TASK STATEMENT: The full set of entries below must be returned exactly as shown.

RECORDS FOR THIS EXERCISE:

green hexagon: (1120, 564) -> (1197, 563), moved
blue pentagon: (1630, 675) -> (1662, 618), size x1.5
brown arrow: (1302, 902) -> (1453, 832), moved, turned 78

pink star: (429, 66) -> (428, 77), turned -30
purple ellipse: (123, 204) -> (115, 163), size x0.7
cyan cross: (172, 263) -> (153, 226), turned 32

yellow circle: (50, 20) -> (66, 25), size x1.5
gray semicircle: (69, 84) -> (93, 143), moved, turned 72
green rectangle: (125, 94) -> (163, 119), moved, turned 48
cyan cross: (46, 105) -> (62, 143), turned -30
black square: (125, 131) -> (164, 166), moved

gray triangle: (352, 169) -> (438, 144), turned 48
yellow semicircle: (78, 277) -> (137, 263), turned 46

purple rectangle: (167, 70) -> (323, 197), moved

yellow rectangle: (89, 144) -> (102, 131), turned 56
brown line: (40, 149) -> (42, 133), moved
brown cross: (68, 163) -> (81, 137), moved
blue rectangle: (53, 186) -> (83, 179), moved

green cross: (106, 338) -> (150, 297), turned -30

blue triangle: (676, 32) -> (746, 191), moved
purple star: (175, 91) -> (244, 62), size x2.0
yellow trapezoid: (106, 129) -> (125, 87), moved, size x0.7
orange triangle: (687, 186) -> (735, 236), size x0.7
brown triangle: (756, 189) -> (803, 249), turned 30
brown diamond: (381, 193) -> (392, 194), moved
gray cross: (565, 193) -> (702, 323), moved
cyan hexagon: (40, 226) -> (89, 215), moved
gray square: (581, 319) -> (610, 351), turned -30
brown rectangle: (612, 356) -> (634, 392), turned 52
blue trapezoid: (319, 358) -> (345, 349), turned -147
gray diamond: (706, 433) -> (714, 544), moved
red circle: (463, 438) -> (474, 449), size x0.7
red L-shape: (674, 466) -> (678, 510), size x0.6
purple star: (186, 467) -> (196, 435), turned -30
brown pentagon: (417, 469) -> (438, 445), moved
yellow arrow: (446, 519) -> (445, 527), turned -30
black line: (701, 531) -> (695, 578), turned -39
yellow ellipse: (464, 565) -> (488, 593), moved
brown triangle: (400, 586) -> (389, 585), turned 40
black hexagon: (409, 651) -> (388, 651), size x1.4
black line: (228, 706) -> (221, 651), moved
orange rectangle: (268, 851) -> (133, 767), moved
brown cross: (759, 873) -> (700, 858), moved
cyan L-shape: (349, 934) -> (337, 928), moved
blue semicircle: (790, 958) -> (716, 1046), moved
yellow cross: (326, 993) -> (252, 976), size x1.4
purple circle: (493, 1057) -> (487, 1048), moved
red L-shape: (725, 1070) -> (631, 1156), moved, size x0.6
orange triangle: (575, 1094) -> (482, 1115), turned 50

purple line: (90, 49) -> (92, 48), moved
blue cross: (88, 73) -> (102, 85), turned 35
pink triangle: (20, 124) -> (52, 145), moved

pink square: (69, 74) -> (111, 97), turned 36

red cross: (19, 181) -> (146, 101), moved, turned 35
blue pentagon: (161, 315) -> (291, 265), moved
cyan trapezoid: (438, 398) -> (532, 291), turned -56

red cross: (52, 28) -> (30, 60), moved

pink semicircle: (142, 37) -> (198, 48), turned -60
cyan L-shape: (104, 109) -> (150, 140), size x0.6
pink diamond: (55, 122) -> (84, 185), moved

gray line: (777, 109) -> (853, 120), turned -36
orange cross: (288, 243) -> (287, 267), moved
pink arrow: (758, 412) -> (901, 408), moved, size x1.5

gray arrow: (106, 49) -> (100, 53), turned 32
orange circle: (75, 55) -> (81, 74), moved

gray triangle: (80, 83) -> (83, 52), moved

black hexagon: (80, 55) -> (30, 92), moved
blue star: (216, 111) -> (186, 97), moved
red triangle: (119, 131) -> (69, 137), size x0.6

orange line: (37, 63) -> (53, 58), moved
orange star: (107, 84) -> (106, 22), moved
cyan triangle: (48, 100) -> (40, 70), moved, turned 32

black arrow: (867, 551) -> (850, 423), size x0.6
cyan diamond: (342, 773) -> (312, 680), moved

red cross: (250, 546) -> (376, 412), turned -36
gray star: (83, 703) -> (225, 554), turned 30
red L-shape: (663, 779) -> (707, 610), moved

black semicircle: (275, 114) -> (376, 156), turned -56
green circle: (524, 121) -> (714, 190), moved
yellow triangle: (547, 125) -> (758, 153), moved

COMPLETED EXERCISE:
green hexagon: (1120, 564) -> (1197, 563), moved
blue pentagon: (1630, 675) -> (1662, 618), size x1.5
brown arrow: (1302, 902) -> (1453, 832), moved, turned 78

pink star: (429, 66) -> (428, 77), turned -30
purple ellipse: (123, 204) -> (115, 163), size x0.7
cyan cross: (172, 263) -> (153, 226), turned 32

yellow circle: (50, 20) -> (66, 25), size x1.5
gray semicircle: (69, 84) -> (93, 143), moved, turned 72
green rectangle: (125, 94) -> (163, 119), moved, turned 48
cyan cross: (46, 105) -> (62, 143), turned -30
black square: (125, 131) -> (164, 166), moved

gray triangle: (352, 169) -> (438, 144), turned 48
yellow semicircle: (78, 277) -> (137, 263), turned 46

purple rectangle: (167, 70) -> (323, 197), moved

yellow rectangle: (89, 144) -> (102, 131), turned 56
brown line: (40, 149) -> (42, 133), moved
brown cross: (68, 163) -> (81, 137), moved
blue rectangle: (53, 186) -> (83, 179), moved

green cross: (106, 338) -> (150, 297), turned -30

blue triangle: (676, 32) -> (746, 191), moved
purple star: (175, 91) -> (244, 62), size x2.0
yellow trapezoid: (106, 129) -> (125, 87), moved, size x0.7
orange triangle: (687, 186) -> (735, 236), size x0.7
brown triangle: (756, 189) -> (803, 249), turned 30
brown diamond: (381, 193) -> (392, 194), moved
gray cross: (565, 193) -> (702, 323), moved
cyan hexagon: (40, 226) -> (89, 215), moved
gray square: (581, 319) -> (610, 351), turned -30
brown rectangle: (612, 356) -> (634, 392), turned 52
blue trapezoid: (319, 358) -> (345, 349), turned -147
gray diamond: (706, 433) -> (714, 544), moved
red circle: (463, 438) -> (474, 449), size x0.7
red L-shape: (674, 466) -> (678, 510), size x0.6
purple star: (186, 467) -> (196, 435), turned -30
brown pentagon: (417, 469) -> (438, 445), moved
yellow arrow: (446, 519) -> (445, 527), turned -30
black line: (701, 531) -> (695, 578), turned -39
yellow ellipse: (464, 565) -> (488, 593), moved
brown triangle: (400, 586) -> (389, 585), turned 40
black hexagon: (409, 651) -> (388, 651), size x1.4
black line: (228, 706) -> (221, 651), moved
orange rectangle: (268, 851) -> (133, 767), moved
brown cross: (759, 873) -> (700, 858), moved
cyan L-shape: (349, 934) -> (337, 928), moved
blue semicircle: (790, 958) -> (716, 1046), moved
yellow cross: (326, 993) -> (252, 976), size x1.4
purple circle: (493, 1057) -> (487, 1048), moved
red L-shape: (725, 1070) -> (631, 1156), moved, size x0.6
orange triangle: (575, 1094) -> (482, 1115), turned 50

purple line: (90, 49) -> (92, 48), moved
blue cross: (88, 73) -> (102, 85), turned 35
pink triangle: (20, 124) -> (52, 145), moved

pink square: (69, 74) -> (111, 97), turned 36

red cross: (19, 181) -> (146, 101), moved, turned 35
blue pentagon: (161, 315) -> (291, 265), moved
cyan trapezoid: (438, 398) -> (532, 291), turned -56

red cross: (52, 28) -> (30, 60), moved

pink semicircle: (142, 37) -> (198, 48), turned -60
cyan L-shape: (104, 109) -> (150, 140), size x0.6
pink diamond: (55, 122) -> (84, 185), moved

gray line: (777, 109) -> (853, 120), turned -36
orange cross: (288, 243) -> (287, 267), moved
pink arrow: (758, 412) -> (901, 408), moved, size x1.5

gray arrow: (106, 49) -> (100, 53), turned 32
orange circle: (75, 55) -> (81, 74), moved

gray triangle: (80, 83) -> (83, 52), moved

black hexagon: (80, 55) -> (30, 92), moved
blue star: (216, 111) -> (186, 97), moved
red triangle: (119, 131) -> (69, 137), size x0.6

orange line: (37, 63) -> (53, 58), moved
orange star: (107, 84) -> (106, 22), moved
cyan triangle: (48, 100) -> (40, 70), moved, turned 32

black arrow: (867, 551) -> (850, 423), size x0.6
cyan diamond: (342, 773) -> (312, 680), moved

red cross: (250, 546) -> (376, 412), turned -36
gray star: (83, 703) -> (225, 554), turned 30
red L-shape: (663, 779) -> (707, 610), moved

black semicircle: (275, 114) -> (376, 156), turned -56
green circle: (524, 121) -> (714, 190), moved
yellow triangle: (547, 125) -> (758, 153), moved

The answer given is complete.